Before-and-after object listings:
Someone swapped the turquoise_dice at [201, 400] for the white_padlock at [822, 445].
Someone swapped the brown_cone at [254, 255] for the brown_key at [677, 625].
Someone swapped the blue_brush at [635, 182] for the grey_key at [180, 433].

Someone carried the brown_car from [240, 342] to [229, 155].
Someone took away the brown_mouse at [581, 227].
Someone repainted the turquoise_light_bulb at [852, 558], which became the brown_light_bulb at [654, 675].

---

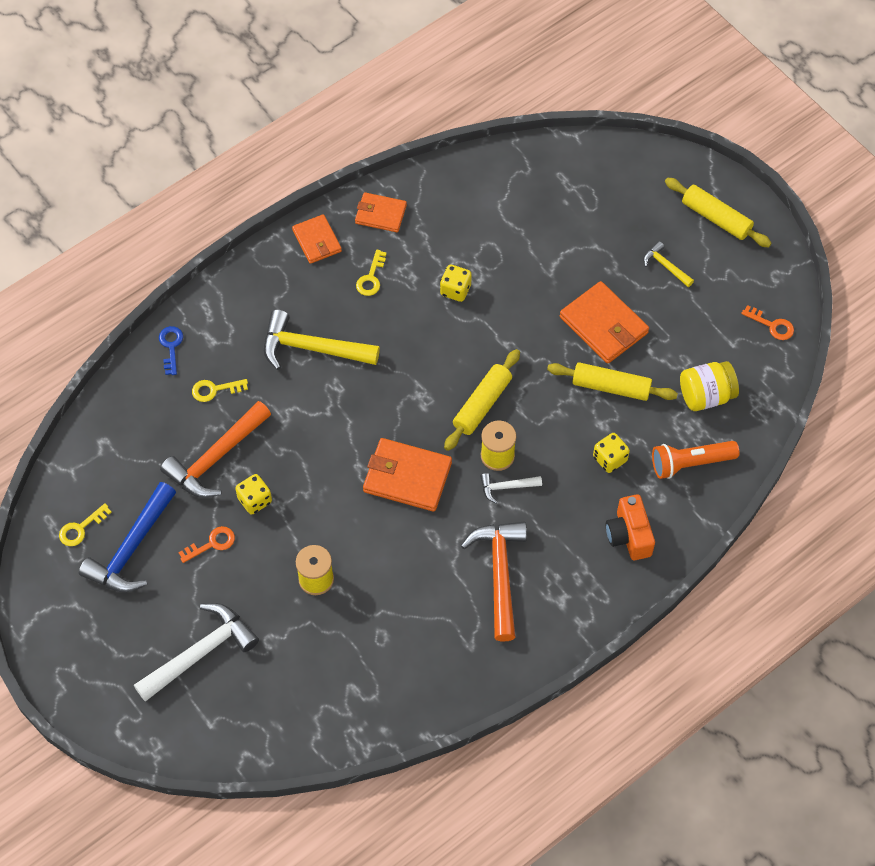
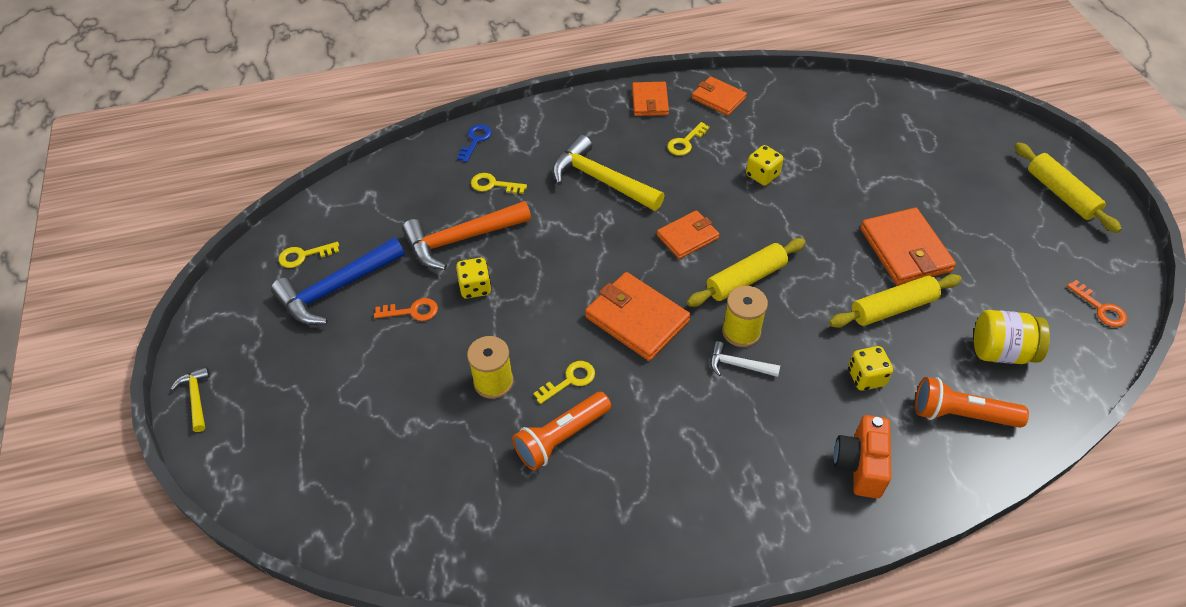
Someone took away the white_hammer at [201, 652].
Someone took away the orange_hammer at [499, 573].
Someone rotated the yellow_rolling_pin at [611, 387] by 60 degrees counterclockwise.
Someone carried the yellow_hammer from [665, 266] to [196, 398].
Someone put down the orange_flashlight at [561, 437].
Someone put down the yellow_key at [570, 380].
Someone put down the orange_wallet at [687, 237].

▶ EXERCISE PROMPT
From the records above, give again exactly the lines running from the line with "Someone swapped the turquoise_dice" to the line with "Someone swapped the brown_cone", inclusive.

▶ FINAL ANSWER
Someone swapped the turquoise_dice at [201, 400] for the white_padlock at [822, 445].
Someone swapped the brown_cone at [254, 255] for the brown_key at [677, 625].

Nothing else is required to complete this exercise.